(Dataset records)
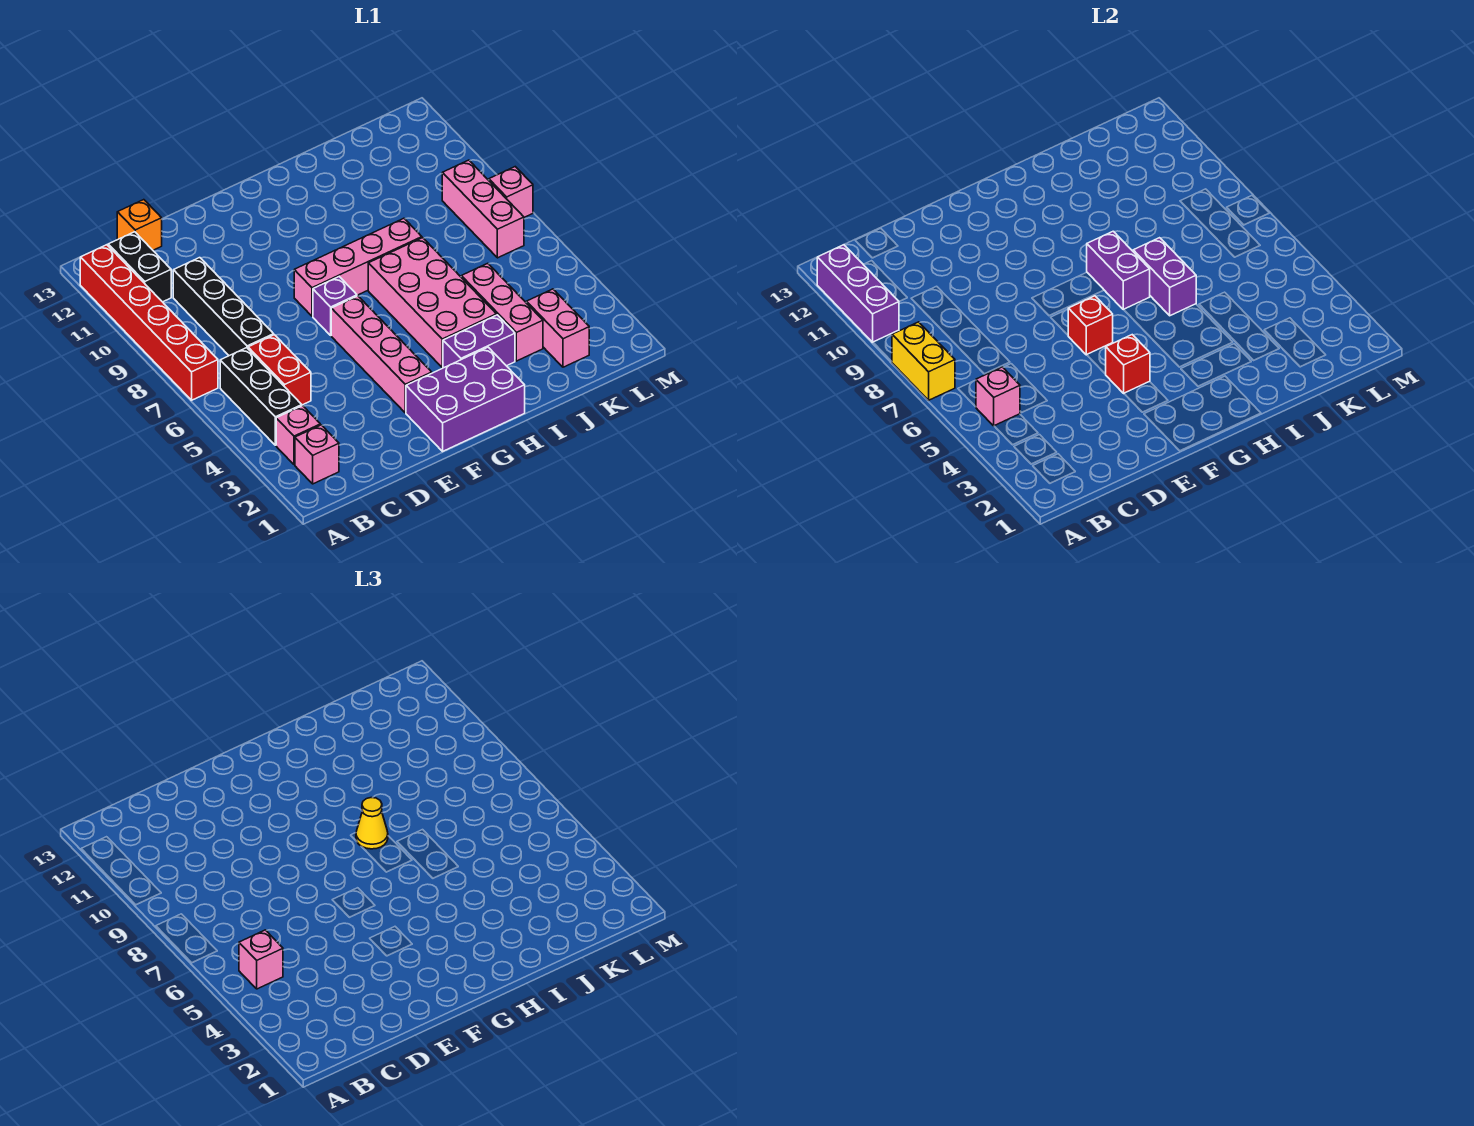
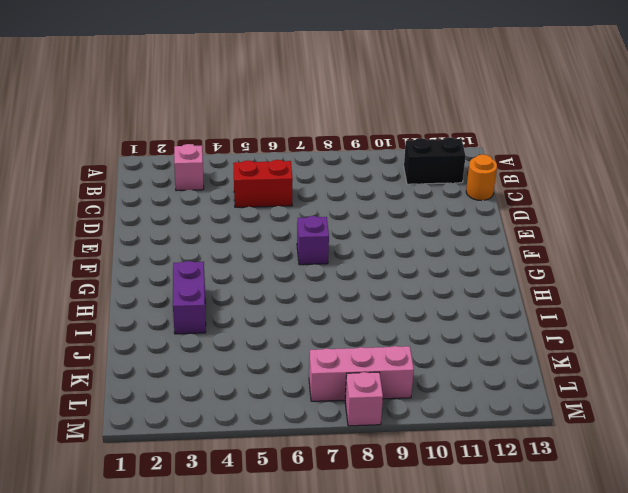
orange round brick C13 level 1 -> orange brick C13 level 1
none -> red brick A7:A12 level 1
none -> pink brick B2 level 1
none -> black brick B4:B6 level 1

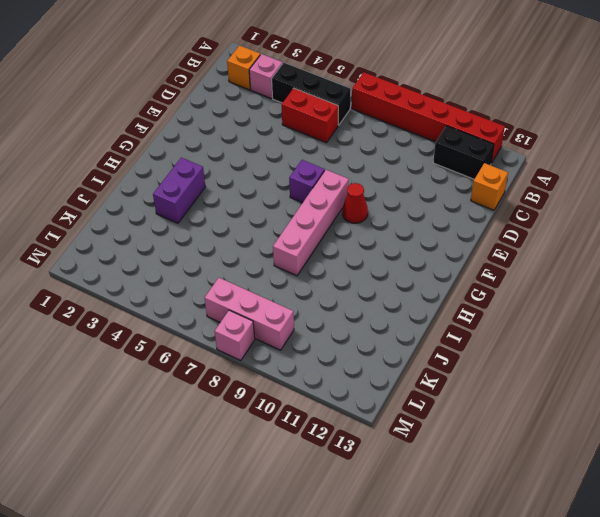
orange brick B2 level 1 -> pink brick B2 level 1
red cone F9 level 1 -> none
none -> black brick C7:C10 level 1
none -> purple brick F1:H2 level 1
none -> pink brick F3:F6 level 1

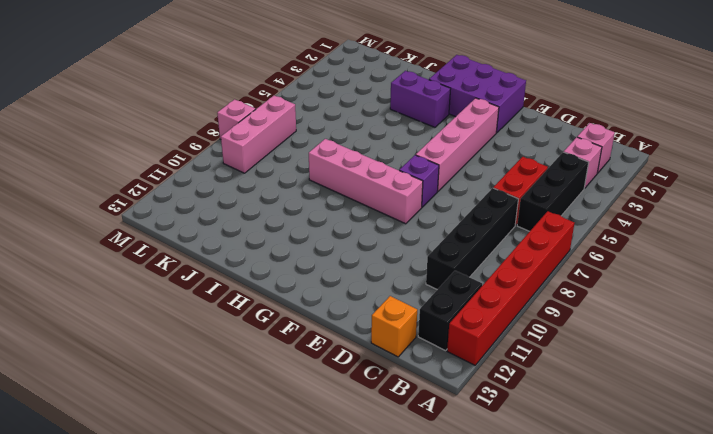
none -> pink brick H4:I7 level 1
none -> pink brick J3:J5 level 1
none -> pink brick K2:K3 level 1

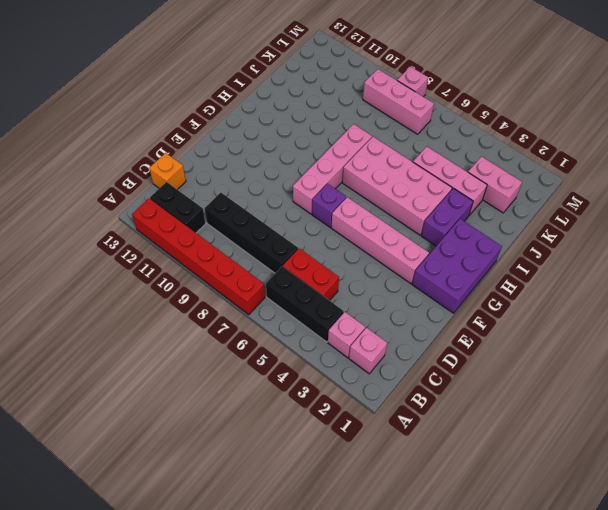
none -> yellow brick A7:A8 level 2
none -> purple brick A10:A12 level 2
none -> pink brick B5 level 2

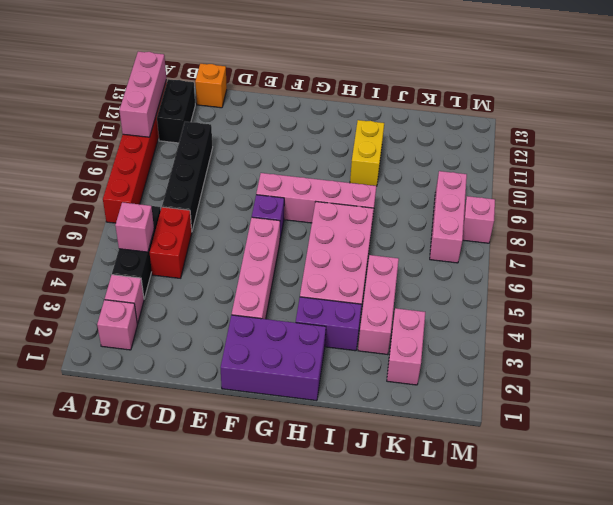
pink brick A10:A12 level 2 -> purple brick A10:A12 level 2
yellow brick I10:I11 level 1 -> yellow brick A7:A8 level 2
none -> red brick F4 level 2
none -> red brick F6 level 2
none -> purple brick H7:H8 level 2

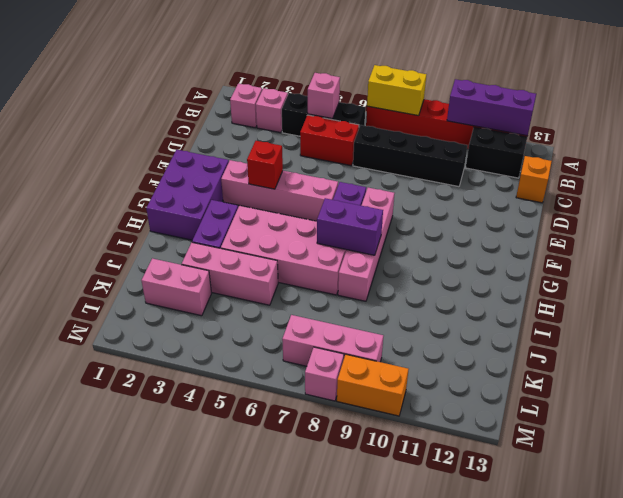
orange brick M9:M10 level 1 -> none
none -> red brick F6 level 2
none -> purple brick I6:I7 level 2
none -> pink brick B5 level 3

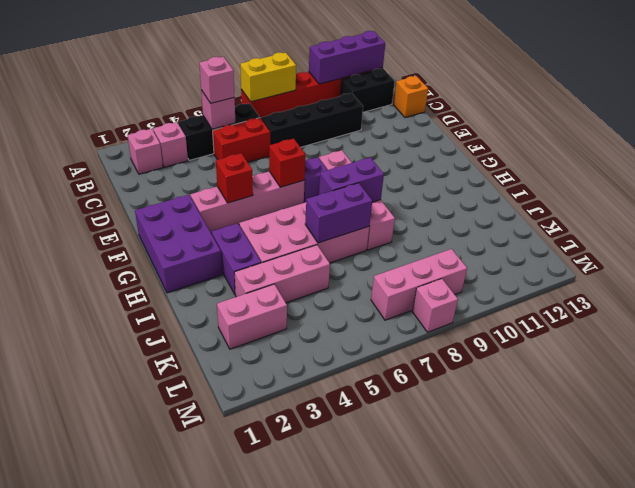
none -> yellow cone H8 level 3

**AIM OF THE TASK**
Copy the records exactly, leaving out every picture.

**SOLUTION**
orange round brick C13 level 1 -> orange brick C13 level 1
none -> red brick A7:A12 level 1
none -> pink brick B2 level 1
none -> black brick B4:B6 level 1

orange brick B2 level 1 -> pink brick B2 level 1
red cone F9 level 1 -> none
none -> black brick C7:C10 level 1
none -> purple brick F1:H2 level 1
none -> pink brick F3:F6 level 1

none -> pink brick H4:I7 level 1
none -> pink brick J3:J5 level 1
none -> pink brick K2:K3 level 1

none -> yellow brick A7:A8 level 2
none -> purple brick A10:A12 level 2
none -> pink brick B5 level 2

pink brick A10:A12 level 2 -> purple brick A10:A12 level 2
yellow brick I10:I11 level 1 -> yellow brick A7:A8 level 2
none -> red brick F4 level 2
none -> red brick F6 level 2
none -> purple brick H7:H8 level 2

orange brick M9:M10 level 1 -> none
none -> red brick F6 level 2
none -> purple brick I6:I7 level 2
none -> pink brick B5 level 3

none -> yellow cone H8 level 3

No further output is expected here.